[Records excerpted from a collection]
===============

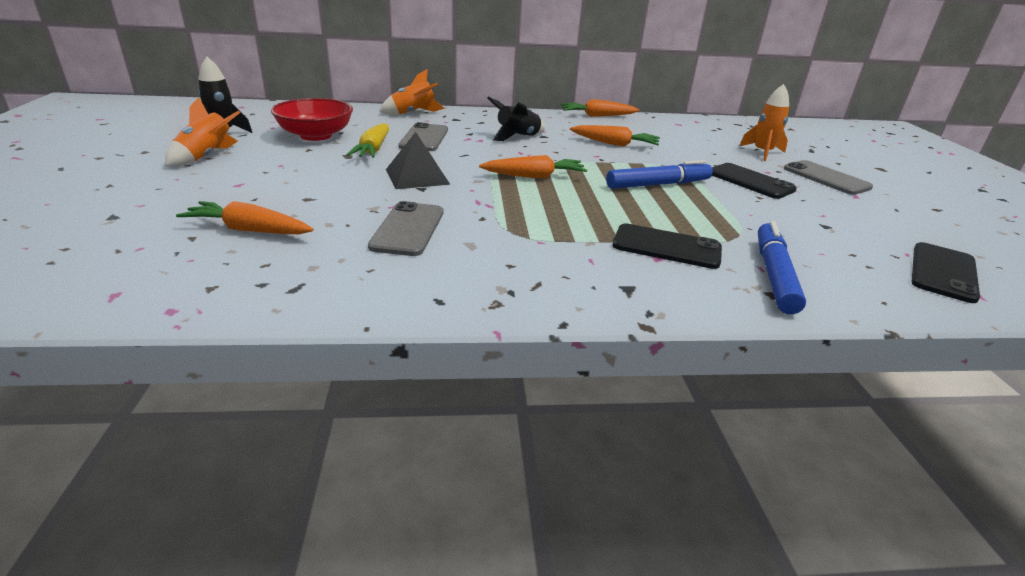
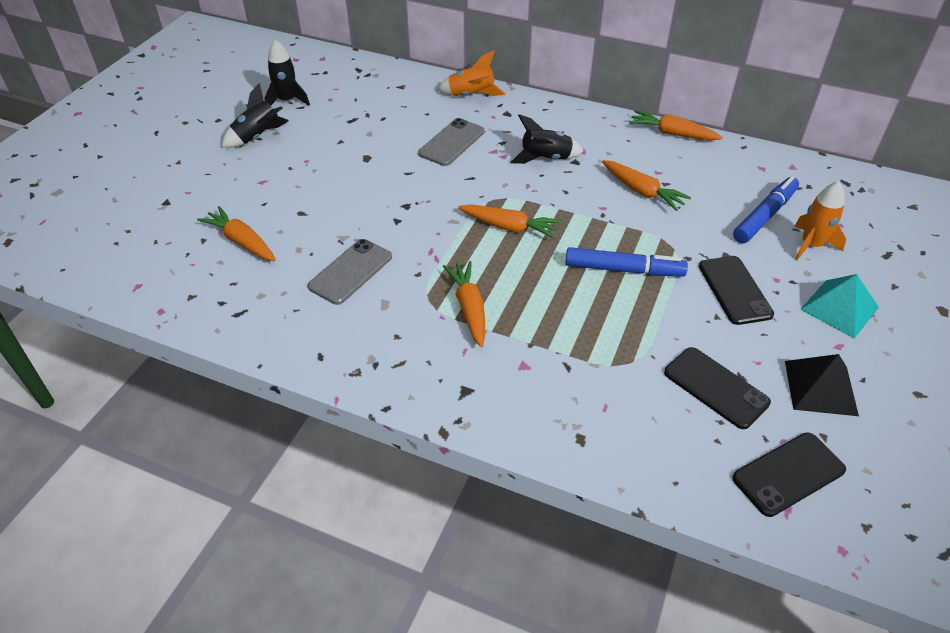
camera: 30 degrees right, 15 degrees up
orange rocket [165,97,240,167] -> black rocket [222,83,289,148]
red bowl [271,98,353,141] -> none
yellow carrot [346,123,389,158] -> none
black pyramid [386,132,450,189] -> black pyramid moved to [785,354,859,416]
black phone [613,223,722,269] -> black phone moved to [664,347,771,429]
blue marker [758,221,806,314] -> blue marker moved to [733,176,799,243]
grey phone [784,160,873,195] -> turquoise pyramid [800,274,879,338]
none -> orange carrot [443,261,485,347]

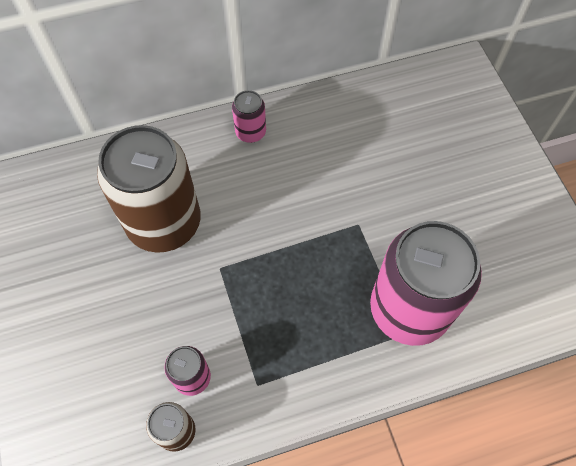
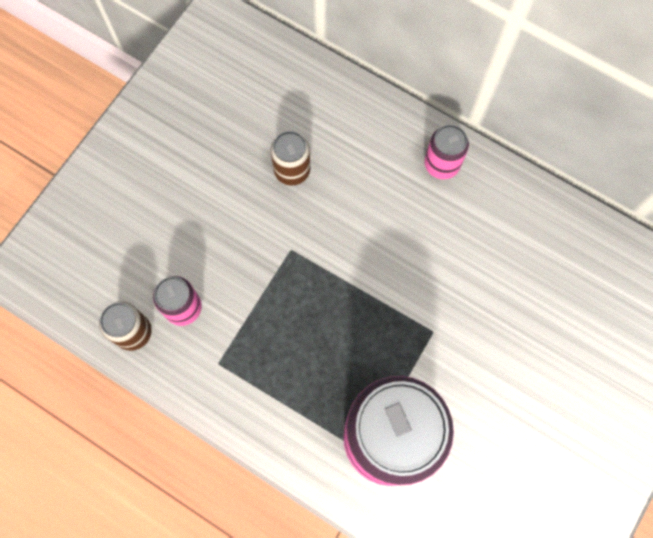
camera: 50 degrees right, 10 degrees up
brown can [97,125,201,253] -> brown can [271,131,310,186], size x0.44

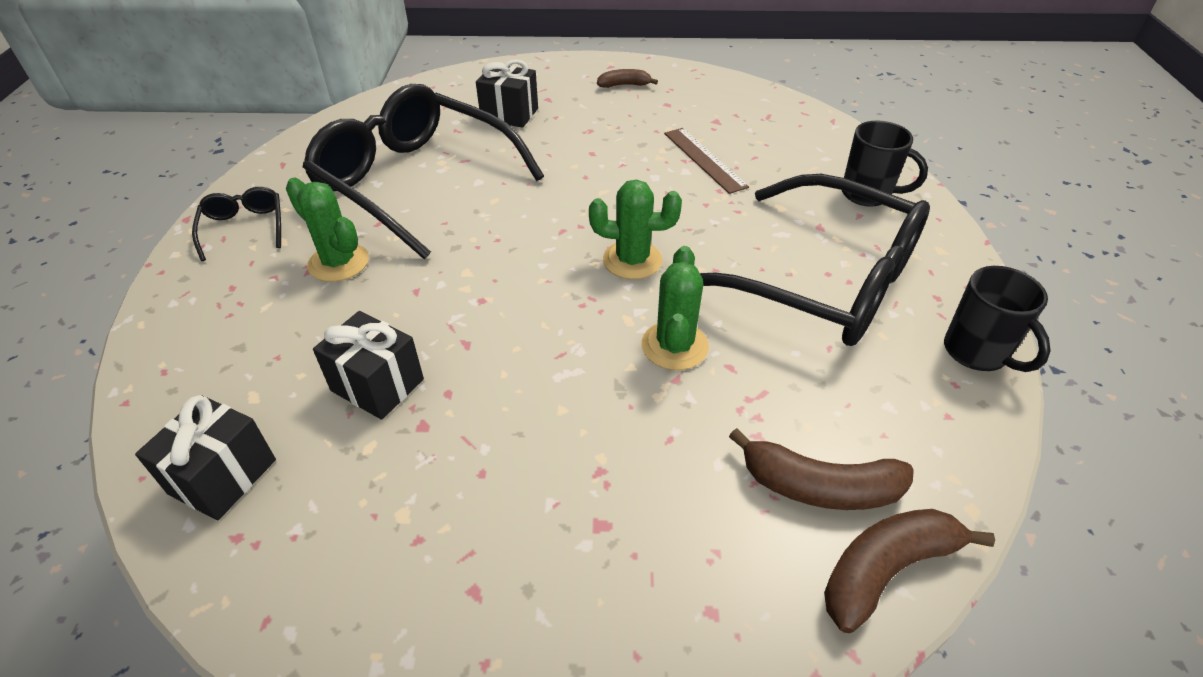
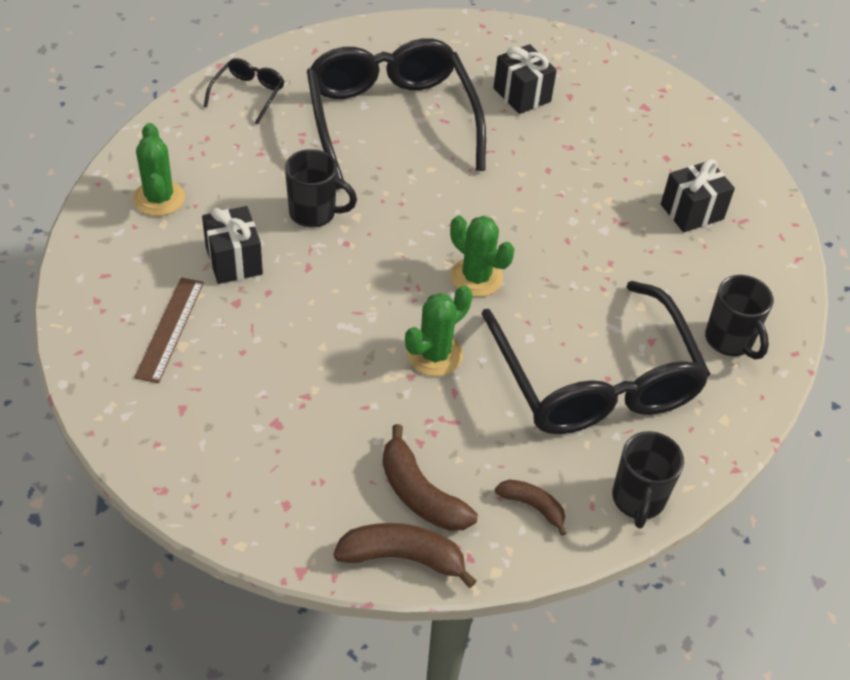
camera: 35 degrees right, 5 degrees up
black gift [135,395,276,520] -> black gift moved to [661,159,735,232]
green cactus [286,177,369,282] -> green cactus moved to [133,123,185,216]
brown banana [597,69,658,88] -> brown banana moved to [495,480,567,536]
brown ruler [664,128,749,194] -> brown ruler moved to [134,277,204,383]
none -> black mug [285,149,357,227]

===============

Write out exactly those lines running from the line with "brown ruler [664,128,749,194]" to the end of the data above, the first and last included.

brown ruler [664,128,749,194] -> brown ruler moved to [134,277,204,383]
none -> black mug [285,149,357,227]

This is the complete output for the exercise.